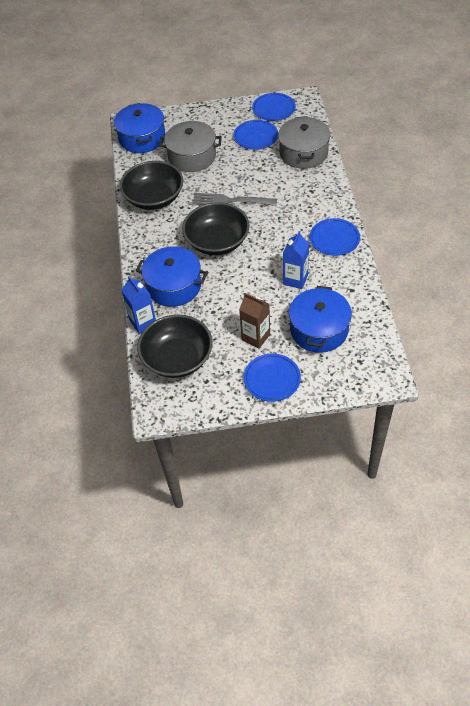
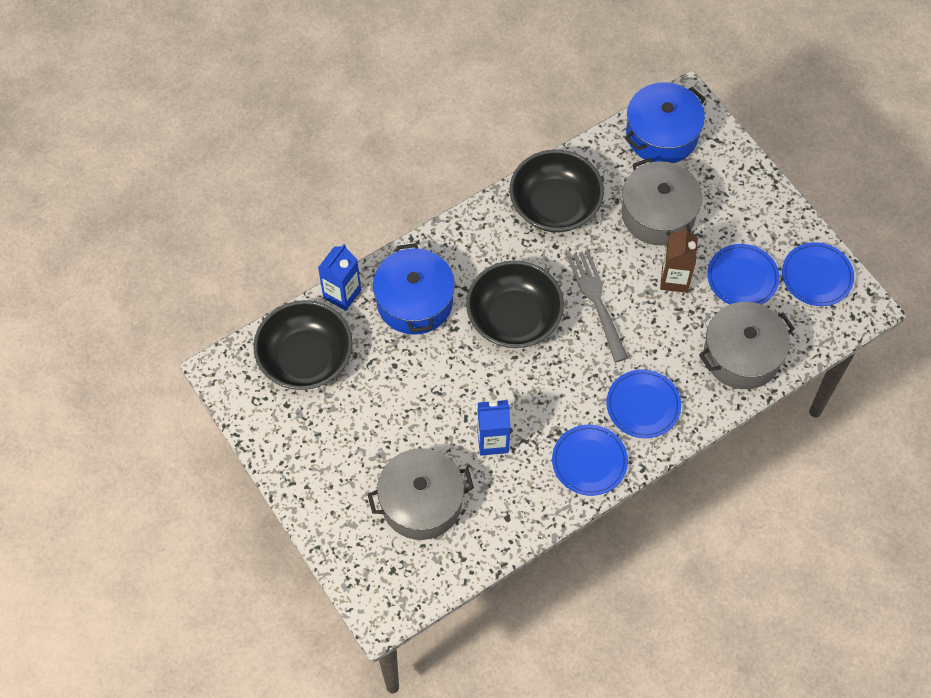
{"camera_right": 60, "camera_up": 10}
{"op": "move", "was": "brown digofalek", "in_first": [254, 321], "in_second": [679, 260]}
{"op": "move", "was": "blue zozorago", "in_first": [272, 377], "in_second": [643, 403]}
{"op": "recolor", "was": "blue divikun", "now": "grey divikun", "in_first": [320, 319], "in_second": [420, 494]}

Work instructions:
Count the lines above that contain the word "blue", and reply with only that number.

Solution:
2